What needs to be done:
After dropping the pictures, give again exactly the lines of the data from its first line through the line with "Handy (türkis) (159", which is included as well.

::: Available data :::

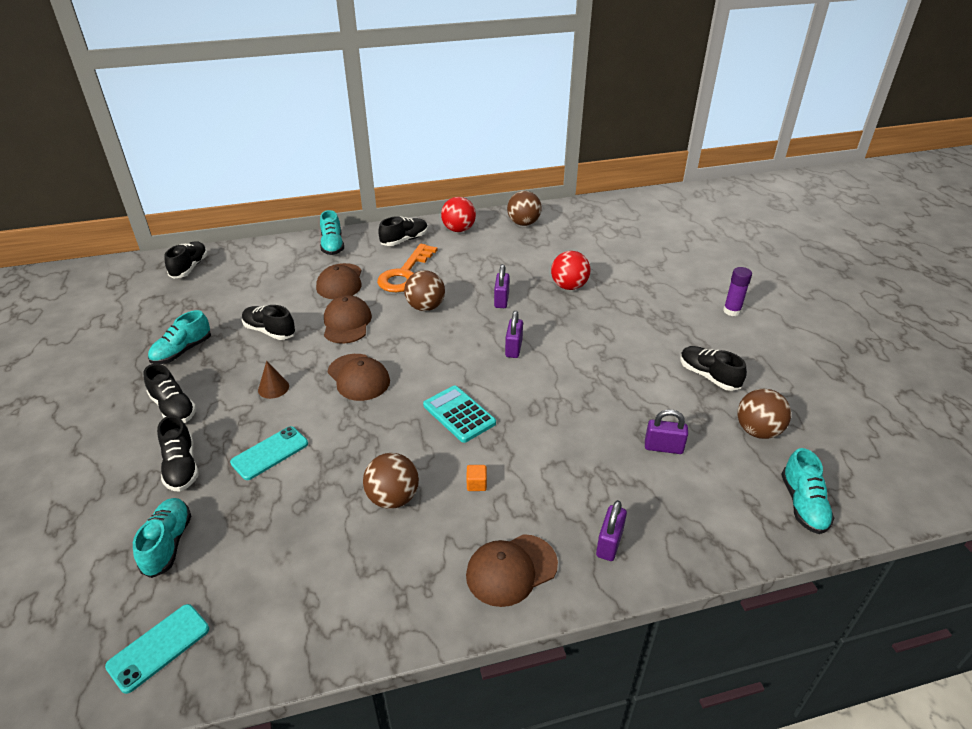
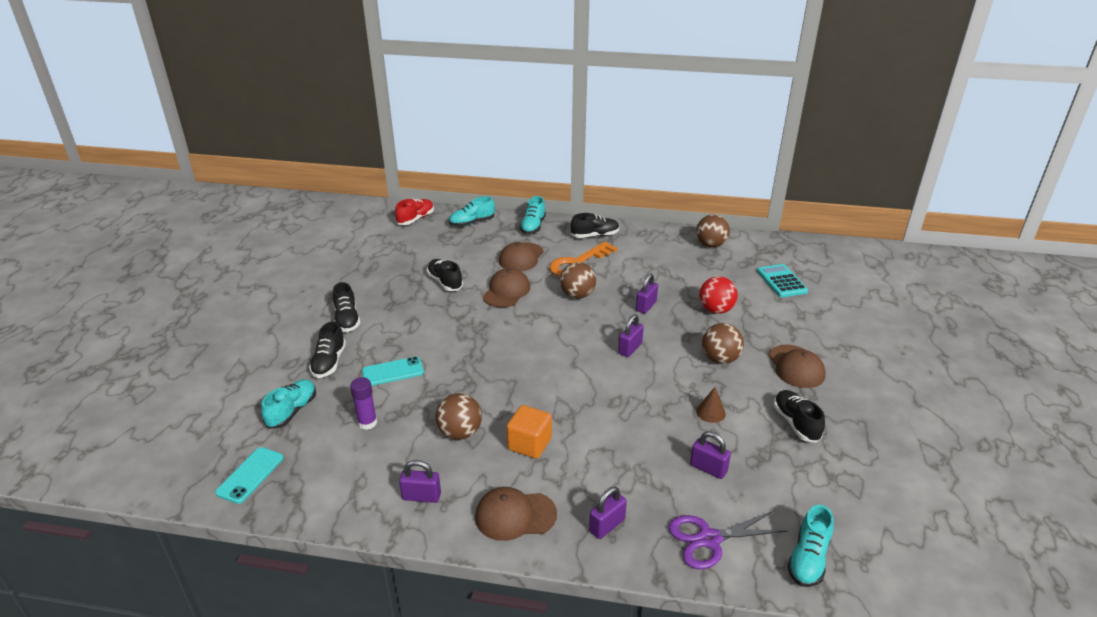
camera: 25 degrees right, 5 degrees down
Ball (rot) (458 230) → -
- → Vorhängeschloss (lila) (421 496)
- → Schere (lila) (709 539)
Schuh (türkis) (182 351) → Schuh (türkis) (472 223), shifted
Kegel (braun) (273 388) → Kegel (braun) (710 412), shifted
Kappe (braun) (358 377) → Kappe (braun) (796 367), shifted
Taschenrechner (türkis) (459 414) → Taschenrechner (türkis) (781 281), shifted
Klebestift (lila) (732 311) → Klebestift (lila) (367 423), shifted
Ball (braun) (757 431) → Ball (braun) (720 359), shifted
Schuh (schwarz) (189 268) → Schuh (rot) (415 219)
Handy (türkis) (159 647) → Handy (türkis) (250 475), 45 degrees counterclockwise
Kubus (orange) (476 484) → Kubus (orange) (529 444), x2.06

:::

Written solution:
camera: 25 degrees right, 5 degrees down
Ball (rot) (458 230) → -
- → Vorhängeschloss (lila) (421 496)
- → Schere (lila) (709 539)
Schuh (türkis) (182 351) → Schuh (türkis) (472 223), shifted
Kegel (braun) (273 388) → Kegel (braun) (710 412), shifted
Kappe (braun) (358 377) → Kappe (braun) (796 367), shifted
Taschenrechner (türkis) (459 414) → Taschenrechner (türkis) (781 281), shifted
Klebestift (lila) (732 311) → Klebestift (lila) (367 423), shifted
Ball (braun) (757 431) → Ball (braun) (720 359), shifted
Schuh (schwarz) (189 268) → Schuh (rot) (415 219)
Handy (türkis) (159 647) → Handy (türkis) (250 475), 45 degrees counterclockwise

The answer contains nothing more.